**RECORDS SUPPLIED**

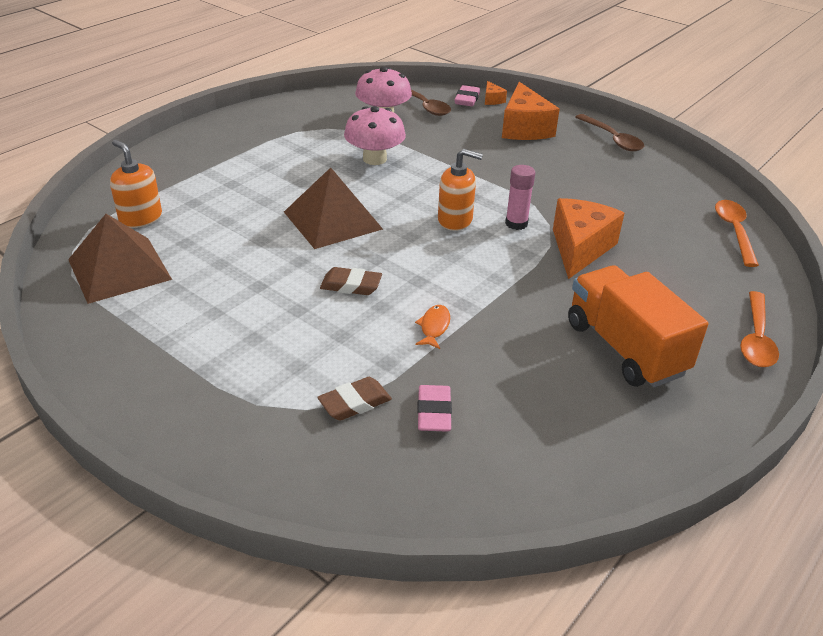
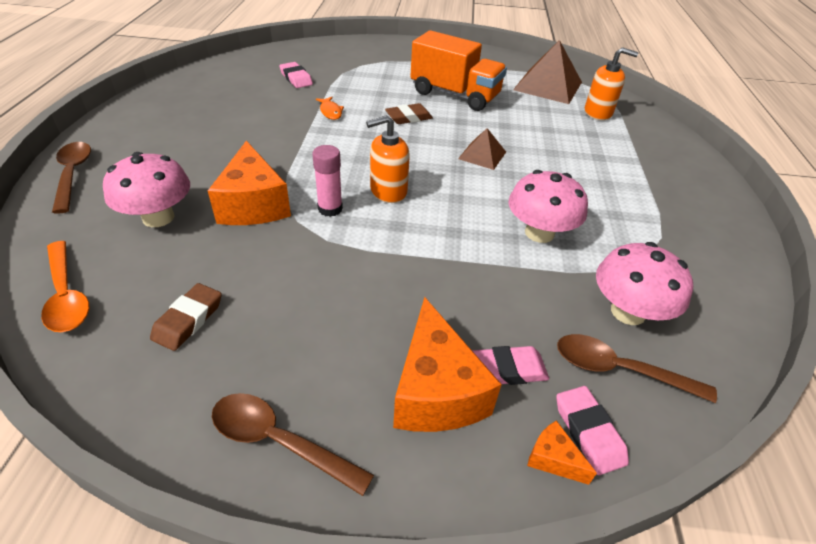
camera: 145 degrees right, 5 degrees up
(332, 220) = (482, 155): brown pyramid -> brown pyramid, size x0.55
(355, 403) = (340, 72): brown eraser -> brown eraser (188, 320)
(480, 122) = (508, 369): none -> pink eraser
(524, 128) = (436, 391): orange cheese -> orange cheese turned 150 degrees counterclockwise
(624, 348) = (189, 137): orange truck -> orange truck (455, 95)
(666, 264) = (158, 217): none -> pink mushroom
(756, 338) = (73, 175): orange spoon -> brown spoon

**YOUR GOAL**
Show all lines in the entries above where the string "degrees" appears.

**ANSWER AREA**
camera: 145 degrees right, 5 degrees up
(524, 128) = (436, 391): orange cheese -> orange cheese turned 150 degrees counterclockwise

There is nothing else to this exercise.